WHAT YOU HAVE TO DO: Scan the records below for the string "ellipse" and return every line where it appears.

TASK DATA:
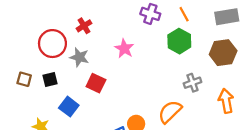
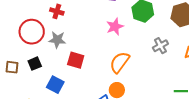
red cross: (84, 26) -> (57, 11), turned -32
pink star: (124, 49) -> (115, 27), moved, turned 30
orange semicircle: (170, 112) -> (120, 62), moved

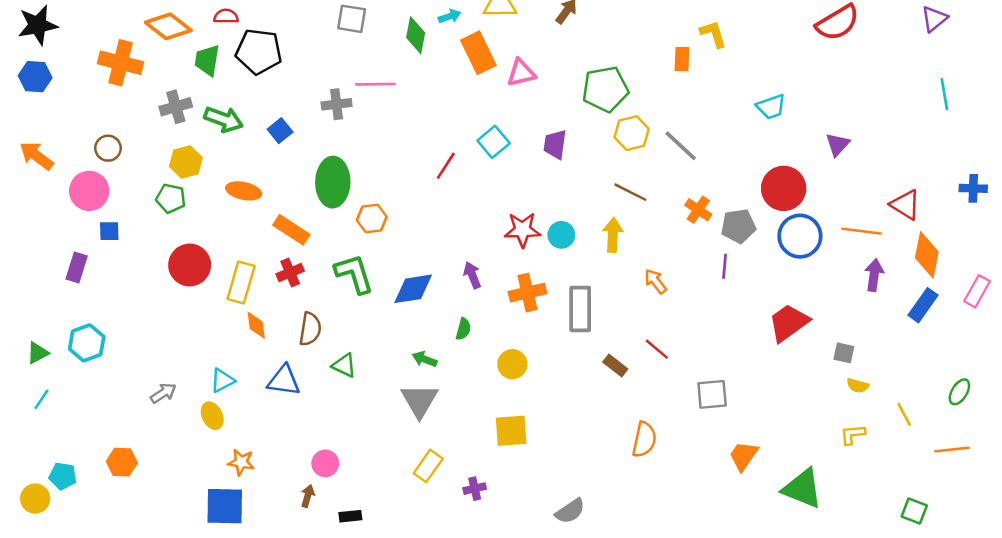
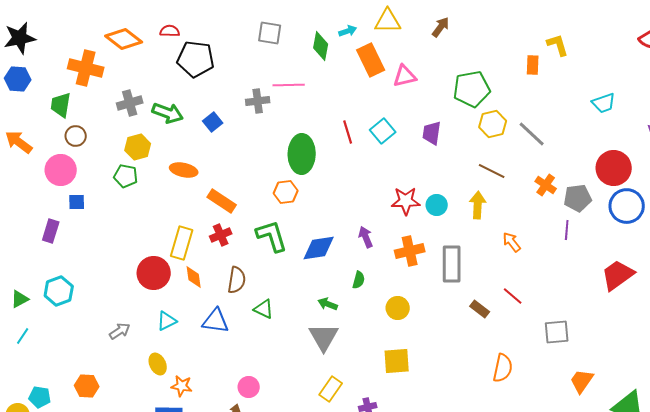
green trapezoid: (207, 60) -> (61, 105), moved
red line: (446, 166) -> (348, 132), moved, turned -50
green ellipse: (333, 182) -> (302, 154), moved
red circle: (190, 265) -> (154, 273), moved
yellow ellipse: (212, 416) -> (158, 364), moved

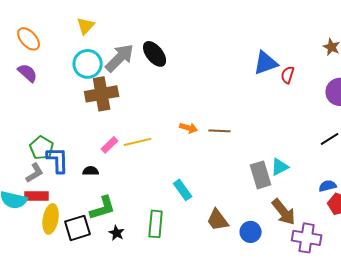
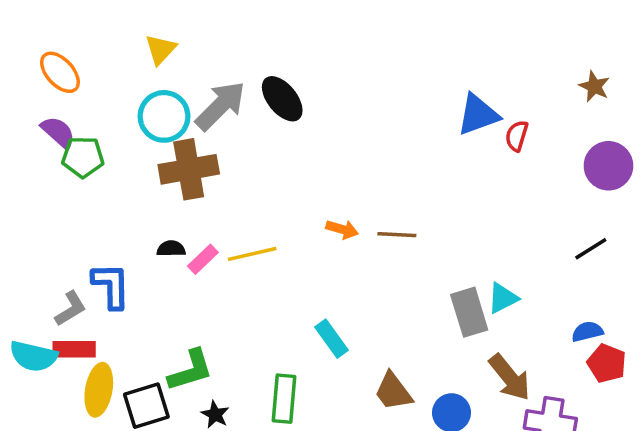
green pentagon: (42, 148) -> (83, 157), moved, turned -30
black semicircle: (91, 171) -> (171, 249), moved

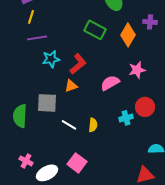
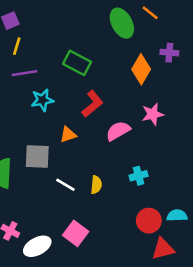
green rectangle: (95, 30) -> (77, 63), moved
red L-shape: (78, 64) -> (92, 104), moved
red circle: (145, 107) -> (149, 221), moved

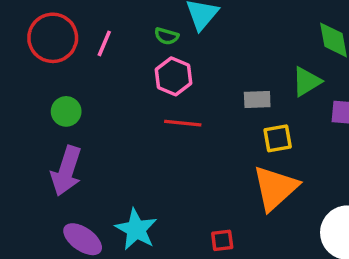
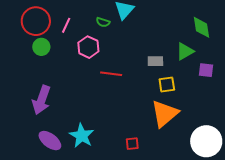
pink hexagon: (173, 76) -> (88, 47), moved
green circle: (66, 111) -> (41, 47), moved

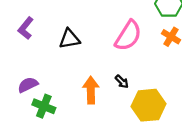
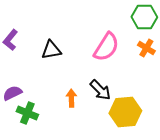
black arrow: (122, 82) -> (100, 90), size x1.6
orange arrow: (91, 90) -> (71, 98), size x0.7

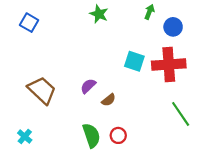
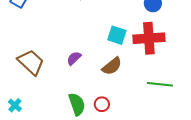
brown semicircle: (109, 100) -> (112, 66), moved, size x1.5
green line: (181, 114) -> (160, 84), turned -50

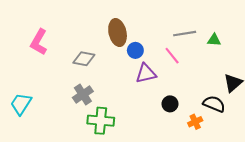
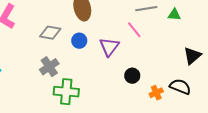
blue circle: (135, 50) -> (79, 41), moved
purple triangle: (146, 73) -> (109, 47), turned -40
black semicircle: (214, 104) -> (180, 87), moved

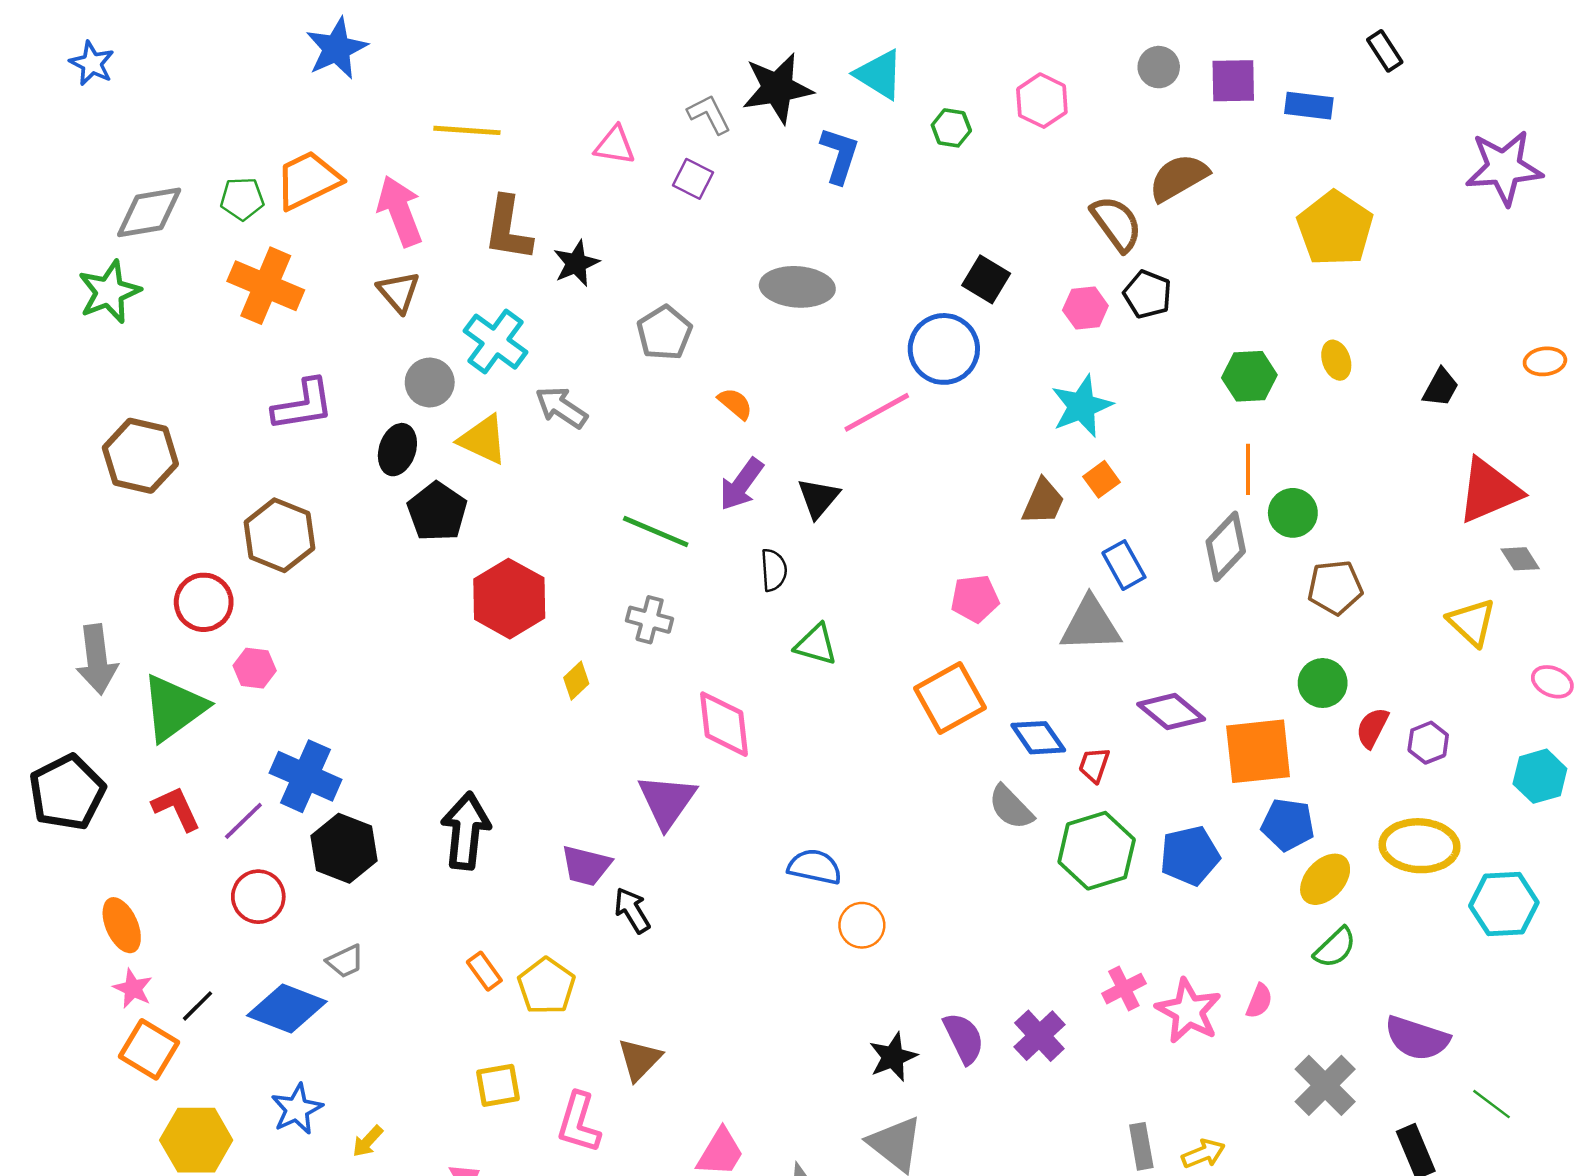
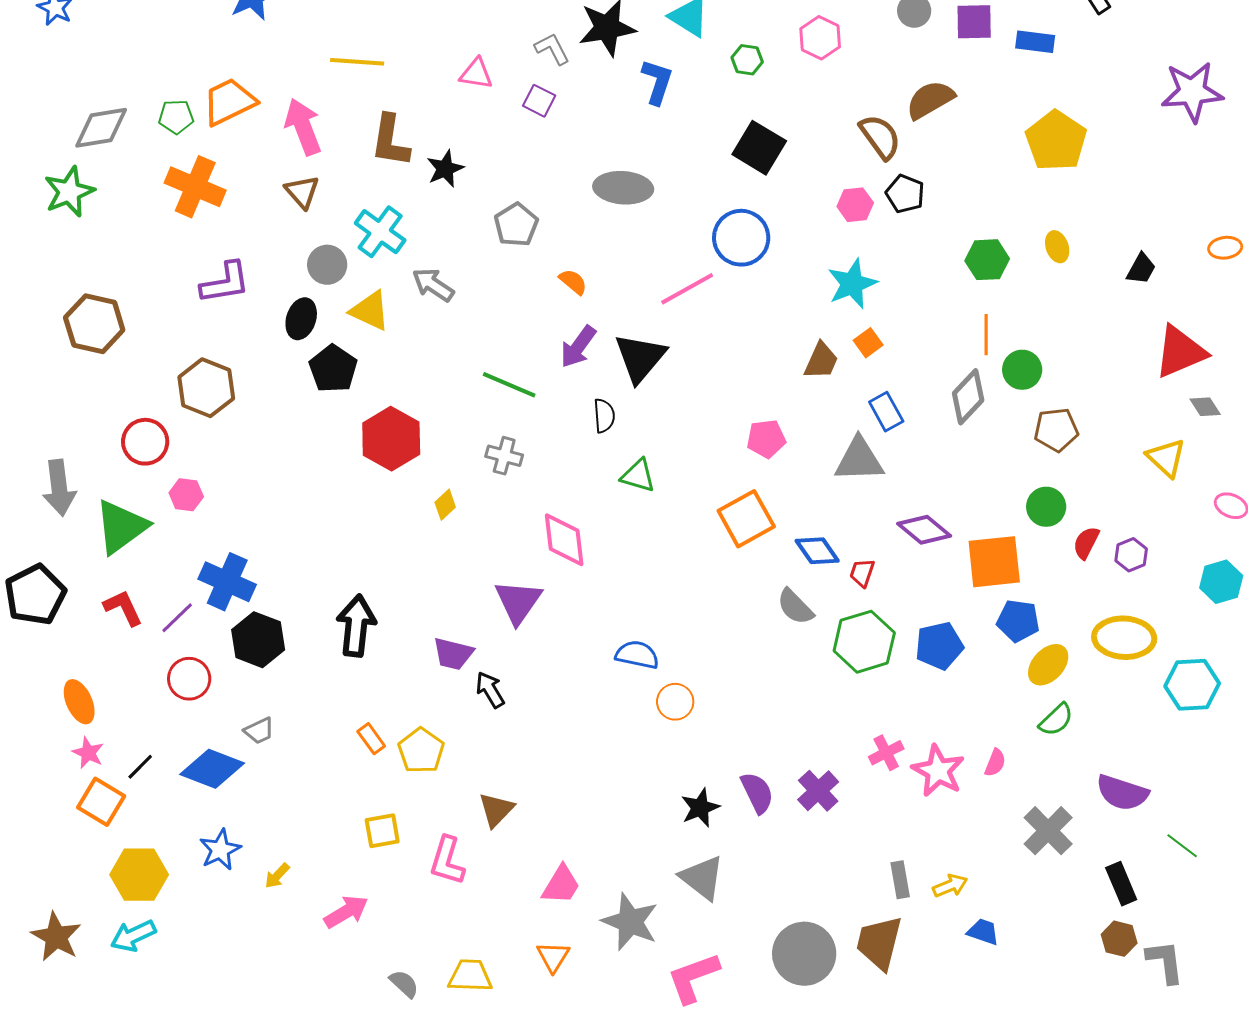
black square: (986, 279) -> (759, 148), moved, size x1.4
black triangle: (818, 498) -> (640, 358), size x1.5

EXPECTED OUTPUT:
green ellipse: (333, 182) -> (302, 154), moved
yellow ellipse: (212, 416) -> (158, 364), moved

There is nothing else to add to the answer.